### THE TASK
Go through the material line by line and copy each one with the word "down".

### EXTRACTED DATA
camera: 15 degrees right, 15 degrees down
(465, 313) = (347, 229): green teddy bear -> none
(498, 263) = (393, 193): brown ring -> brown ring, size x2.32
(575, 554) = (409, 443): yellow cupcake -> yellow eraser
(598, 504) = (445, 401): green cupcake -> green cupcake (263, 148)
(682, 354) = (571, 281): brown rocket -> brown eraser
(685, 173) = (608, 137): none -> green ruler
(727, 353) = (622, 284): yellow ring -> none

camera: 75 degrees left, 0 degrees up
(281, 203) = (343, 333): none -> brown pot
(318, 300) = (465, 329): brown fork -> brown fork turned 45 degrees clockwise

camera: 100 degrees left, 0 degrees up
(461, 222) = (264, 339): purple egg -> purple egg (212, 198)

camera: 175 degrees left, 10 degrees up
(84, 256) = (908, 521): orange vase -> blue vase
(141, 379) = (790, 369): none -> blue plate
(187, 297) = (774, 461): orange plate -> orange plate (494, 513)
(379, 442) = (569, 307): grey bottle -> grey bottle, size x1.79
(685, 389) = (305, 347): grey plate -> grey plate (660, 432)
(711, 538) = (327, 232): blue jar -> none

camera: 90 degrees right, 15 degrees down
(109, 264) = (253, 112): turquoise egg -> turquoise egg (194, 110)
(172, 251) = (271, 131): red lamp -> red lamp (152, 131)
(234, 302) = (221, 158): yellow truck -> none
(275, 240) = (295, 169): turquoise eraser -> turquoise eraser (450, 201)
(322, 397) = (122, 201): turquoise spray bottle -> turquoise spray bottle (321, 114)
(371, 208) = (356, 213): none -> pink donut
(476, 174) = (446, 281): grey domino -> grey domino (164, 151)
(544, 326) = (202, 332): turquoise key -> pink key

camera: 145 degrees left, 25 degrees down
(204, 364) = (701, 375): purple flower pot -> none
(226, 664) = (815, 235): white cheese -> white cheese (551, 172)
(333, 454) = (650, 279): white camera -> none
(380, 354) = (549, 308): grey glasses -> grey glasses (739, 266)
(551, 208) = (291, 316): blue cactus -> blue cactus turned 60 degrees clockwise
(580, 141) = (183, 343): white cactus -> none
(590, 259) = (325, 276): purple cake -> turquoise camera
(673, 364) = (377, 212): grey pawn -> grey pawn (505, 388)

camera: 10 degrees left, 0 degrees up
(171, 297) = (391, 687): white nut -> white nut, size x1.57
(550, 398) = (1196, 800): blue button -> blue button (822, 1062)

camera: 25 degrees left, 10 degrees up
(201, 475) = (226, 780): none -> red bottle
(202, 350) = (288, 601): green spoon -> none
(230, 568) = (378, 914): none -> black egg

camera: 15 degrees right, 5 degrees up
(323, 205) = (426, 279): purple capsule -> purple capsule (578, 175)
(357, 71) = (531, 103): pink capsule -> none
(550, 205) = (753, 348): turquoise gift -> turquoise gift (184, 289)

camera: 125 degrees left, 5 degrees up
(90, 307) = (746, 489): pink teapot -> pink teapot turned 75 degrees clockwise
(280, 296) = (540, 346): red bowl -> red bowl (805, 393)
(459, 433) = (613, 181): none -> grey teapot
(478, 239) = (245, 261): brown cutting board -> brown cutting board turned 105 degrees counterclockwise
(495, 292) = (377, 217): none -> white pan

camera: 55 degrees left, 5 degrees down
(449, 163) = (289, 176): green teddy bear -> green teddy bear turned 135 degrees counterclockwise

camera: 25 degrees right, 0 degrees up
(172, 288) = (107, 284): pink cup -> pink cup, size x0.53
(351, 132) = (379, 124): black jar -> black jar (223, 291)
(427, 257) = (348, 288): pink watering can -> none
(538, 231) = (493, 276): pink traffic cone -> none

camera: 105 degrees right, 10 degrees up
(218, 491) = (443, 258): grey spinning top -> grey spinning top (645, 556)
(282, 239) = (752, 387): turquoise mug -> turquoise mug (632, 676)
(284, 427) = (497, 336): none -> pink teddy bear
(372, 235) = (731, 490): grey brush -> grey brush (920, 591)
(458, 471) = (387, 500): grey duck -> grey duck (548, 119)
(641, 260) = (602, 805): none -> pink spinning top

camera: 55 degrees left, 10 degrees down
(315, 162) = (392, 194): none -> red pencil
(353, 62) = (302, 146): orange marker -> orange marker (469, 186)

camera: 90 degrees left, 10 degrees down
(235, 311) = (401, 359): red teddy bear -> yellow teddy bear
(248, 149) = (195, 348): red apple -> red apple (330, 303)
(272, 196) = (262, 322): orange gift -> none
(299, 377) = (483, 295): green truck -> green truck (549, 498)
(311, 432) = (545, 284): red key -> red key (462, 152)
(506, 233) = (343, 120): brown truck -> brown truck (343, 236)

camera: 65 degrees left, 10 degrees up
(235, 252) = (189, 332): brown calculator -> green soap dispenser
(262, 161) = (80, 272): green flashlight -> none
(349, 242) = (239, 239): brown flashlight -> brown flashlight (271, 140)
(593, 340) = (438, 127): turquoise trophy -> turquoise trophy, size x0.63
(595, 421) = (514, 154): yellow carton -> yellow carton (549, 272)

### SOLUTION
camera: 15 degrees right, 15 degrees down
camera: 90 degrees right, 15 degrees down
camera: 145 degrees left, 25 degrees down
camera: 55 degrees left, 5 degrees down
camera: 55 degrees left, 10 degrees down
camera: 90 degrees left, 10 degrees down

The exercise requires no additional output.